■ Task prompt: Scan the material below for "turquoise", then return each line that contains it.

■ Provided material:

_ _ _

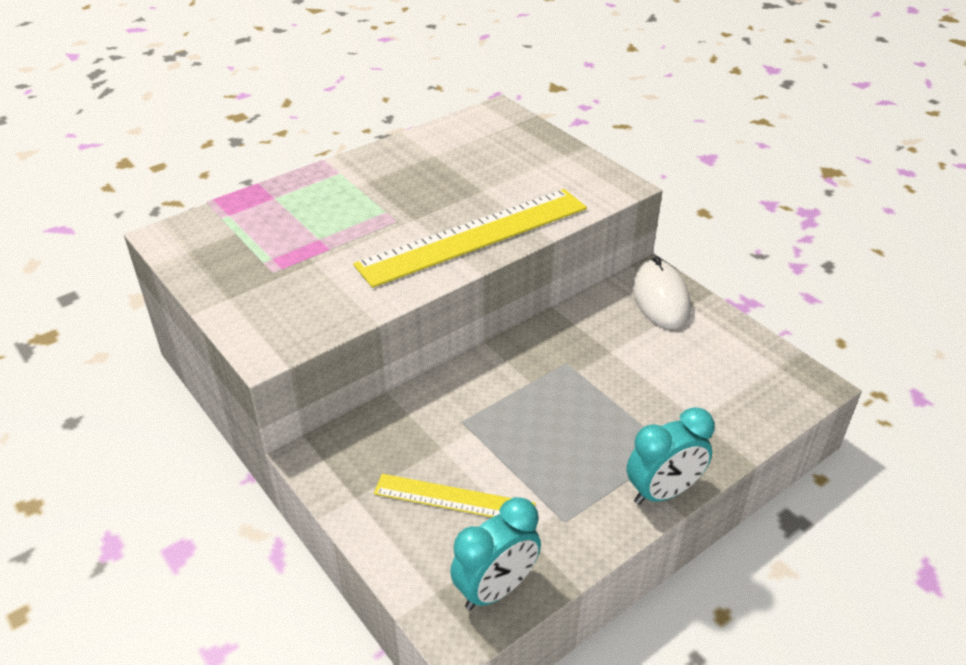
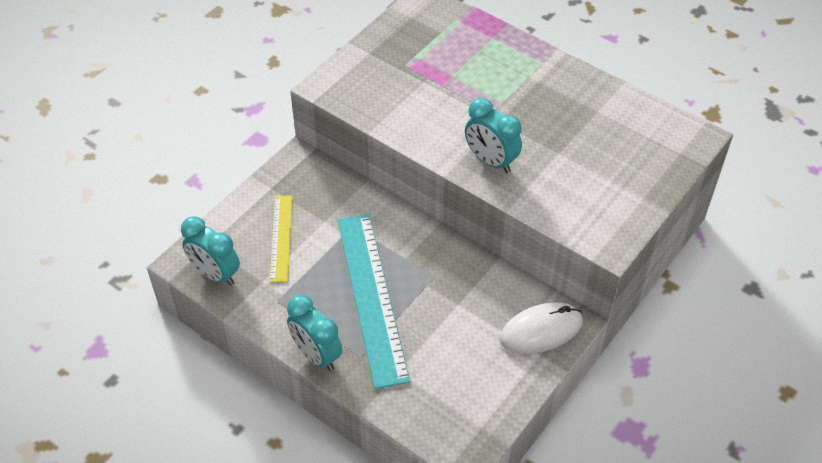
camera: 75 degrees right, 10 degrees up
(474, 236) = (491, 161): yellow ruler -> turquoise clock
(582, 422) = (372, 297): none -> turquoise ruler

_ _ _

■ Exercise output:
(474, 236) = (491, 161): yellow ruler -> turquoise clock
(582, 422) = (372, 297): none -> turquoise ruler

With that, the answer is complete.